:: What the task requires ::
Copy out, from the data, each line containing the string "scissors".

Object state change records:
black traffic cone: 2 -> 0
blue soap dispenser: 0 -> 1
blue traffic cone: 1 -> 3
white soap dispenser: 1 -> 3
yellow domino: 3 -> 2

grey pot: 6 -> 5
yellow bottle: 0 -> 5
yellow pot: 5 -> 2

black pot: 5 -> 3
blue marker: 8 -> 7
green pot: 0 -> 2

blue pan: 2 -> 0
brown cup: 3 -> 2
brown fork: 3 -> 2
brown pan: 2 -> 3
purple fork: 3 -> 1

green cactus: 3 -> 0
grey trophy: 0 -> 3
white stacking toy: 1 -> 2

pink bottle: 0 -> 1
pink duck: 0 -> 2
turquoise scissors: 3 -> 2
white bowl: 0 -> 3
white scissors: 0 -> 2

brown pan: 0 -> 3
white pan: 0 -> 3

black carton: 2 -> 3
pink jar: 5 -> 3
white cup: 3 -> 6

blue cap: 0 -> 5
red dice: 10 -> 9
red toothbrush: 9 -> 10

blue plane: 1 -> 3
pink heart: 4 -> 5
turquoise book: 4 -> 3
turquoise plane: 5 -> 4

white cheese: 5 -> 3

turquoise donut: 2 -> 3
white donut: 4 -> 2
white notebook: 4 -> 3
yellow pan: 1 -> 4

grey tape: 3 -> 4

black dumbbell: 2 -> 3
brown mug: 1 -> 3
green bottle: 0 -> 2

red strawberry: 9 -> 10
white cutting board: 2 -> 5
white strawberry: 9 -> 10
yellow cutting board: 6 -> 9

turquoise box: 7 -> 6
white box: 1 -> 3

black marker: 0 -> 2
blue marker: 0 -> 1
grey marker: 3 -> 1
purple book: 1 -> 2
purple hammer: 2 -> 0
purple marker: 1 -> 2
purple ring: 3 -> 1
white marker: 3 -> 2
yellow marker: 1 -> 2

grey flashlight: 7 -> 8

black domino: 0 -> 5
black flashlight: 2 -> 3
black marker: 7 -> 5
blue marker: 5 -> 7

:: Solution for this task ::
turquoise scissors: 3 -> 2
white scissors: 0 -> 2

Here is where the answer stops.